▶ EXERCISE GOAL:
Your task is to work out how many lines in the data that follows hold "insert" and to state that number alone.

▶ DATA IN THIS EXERCISE:
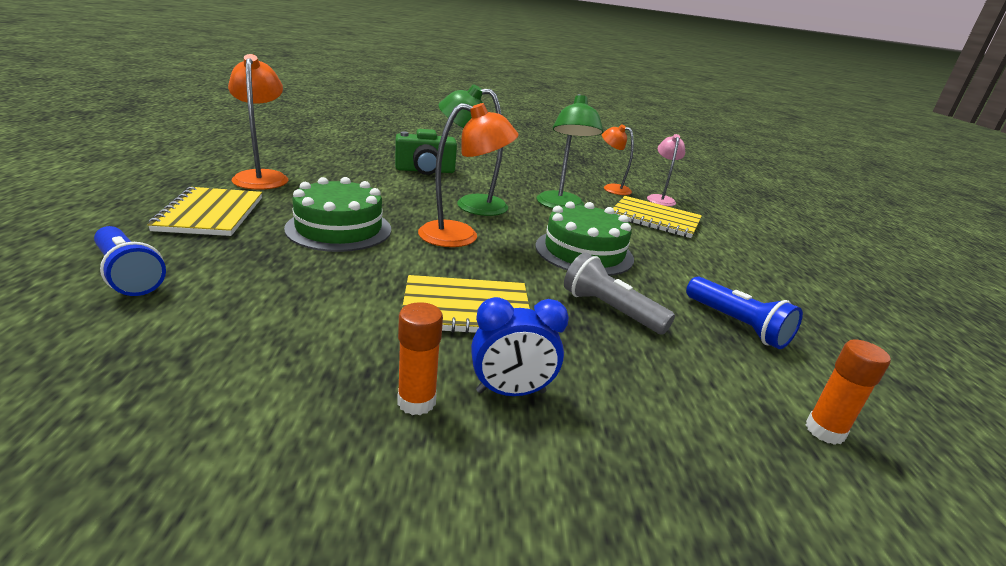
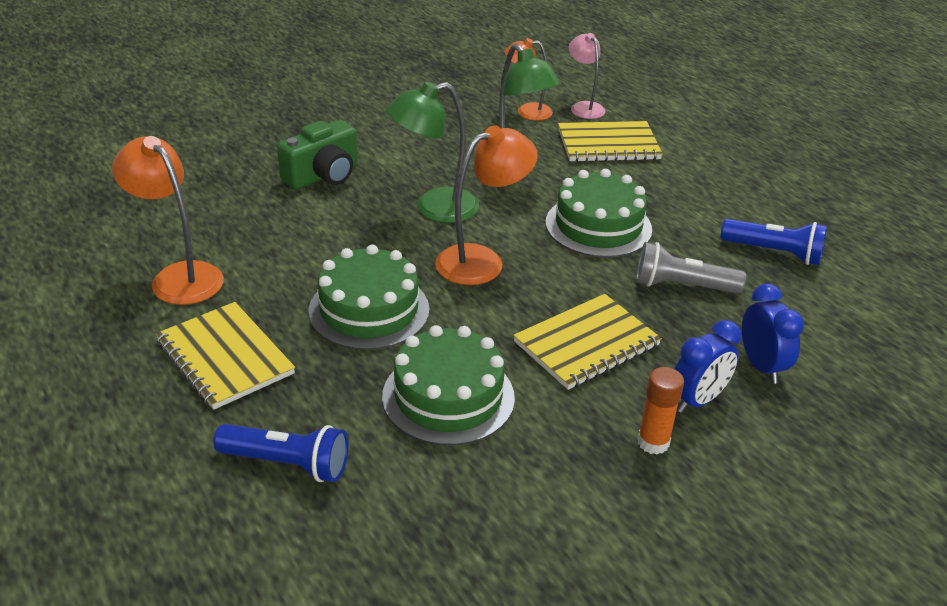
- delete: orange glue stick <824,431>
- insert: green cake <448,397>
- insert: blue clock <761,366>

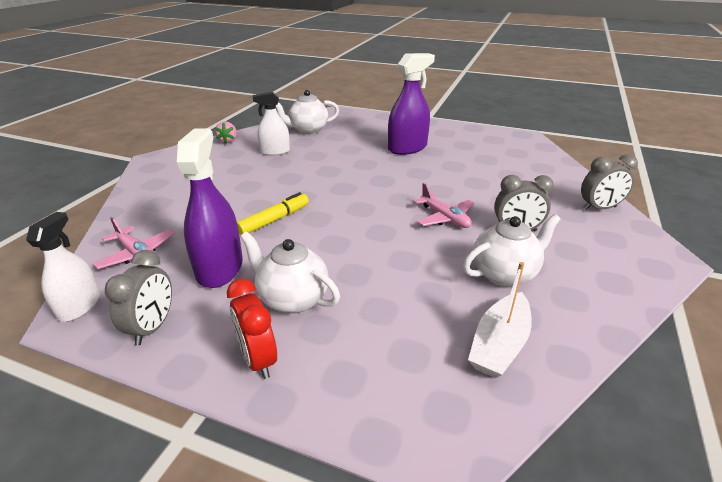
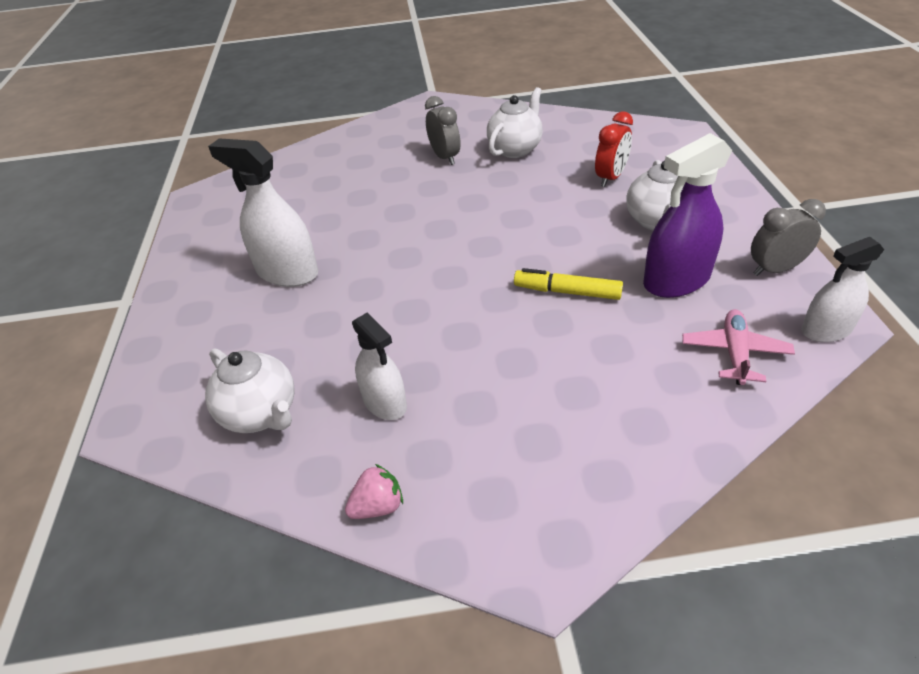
- move: red clock <258,359> to <610,178>
- recolor: purple spray bottle <407,148> to white spray bottle <287,272>
- delete: pink plane <444,218>
- rotate: white teapot <504,274> = <515,149> 90 degrees clockwise
- delete: white boat <499,344>
- delete: grey clock <599,208>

▶ EXERCISE RESPONSE:
2